● EXERCISE GOAL:
Search term "MCLR": please copy every line of the records below that contains it.

(Version comparison data)
++++++++++

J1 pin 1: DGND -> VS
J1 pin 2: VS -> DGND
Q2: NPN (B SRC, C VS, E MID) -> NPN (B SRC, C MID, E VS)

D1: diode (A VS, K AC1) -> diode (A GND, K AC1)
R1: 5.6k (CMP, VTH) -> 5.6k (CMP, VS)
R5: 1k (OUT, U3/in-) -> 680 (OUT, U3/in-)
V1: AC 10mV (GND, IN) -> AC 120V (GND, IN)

++++++++++

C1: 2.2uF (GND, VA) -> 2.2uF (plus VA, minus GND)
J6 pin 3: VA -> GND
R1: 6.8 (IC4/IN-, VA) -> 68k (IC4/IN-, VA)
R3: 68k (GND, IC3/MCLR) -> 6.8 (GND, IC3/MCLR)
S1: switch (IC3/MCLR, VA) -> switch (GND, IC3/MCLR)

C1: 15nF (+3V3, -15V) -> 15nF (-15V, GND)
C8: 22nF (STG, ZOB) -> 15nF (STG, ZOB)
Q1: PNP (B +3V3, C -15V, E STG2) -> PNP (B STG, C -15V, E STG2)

++++++++++

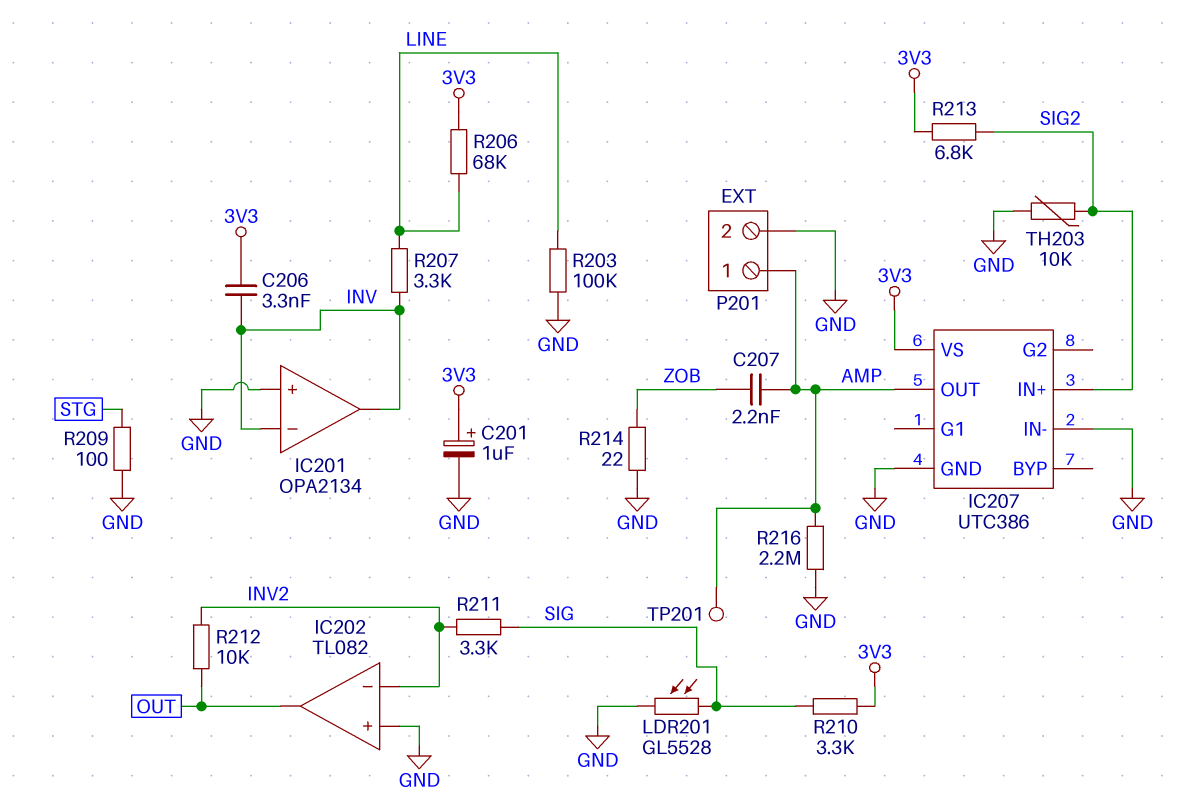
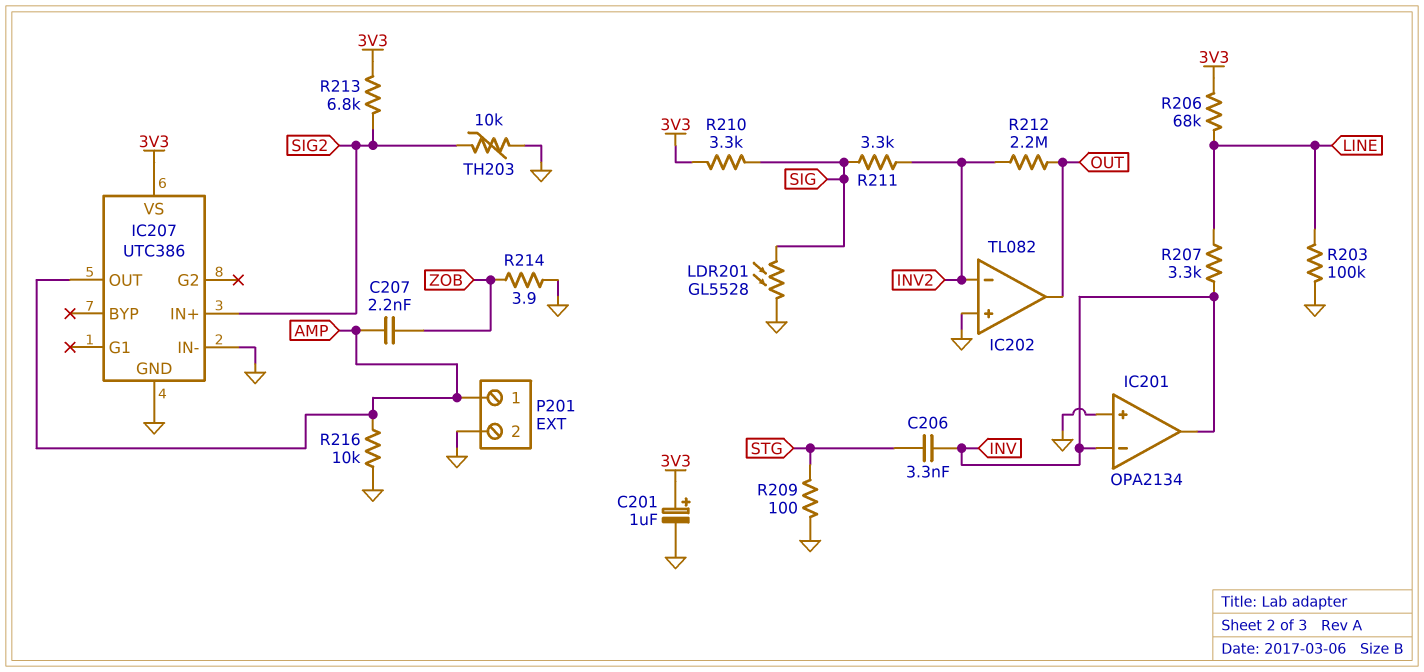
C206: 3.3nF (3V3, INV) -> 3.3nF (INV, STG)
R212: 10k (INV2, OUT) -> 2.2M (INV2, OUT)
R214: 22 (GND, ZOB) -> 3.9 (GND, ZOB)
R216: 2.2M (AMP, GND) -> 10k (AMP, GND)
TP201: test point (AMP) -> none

++++++++++

● THE ANSWER:
R3: 68k (GND, IC3/MCLR) -> 6.8 (GND, IC3/MCLR)
S1: switch (IC3/MCLR, VA) -> switch (GND, IC3/MCLR)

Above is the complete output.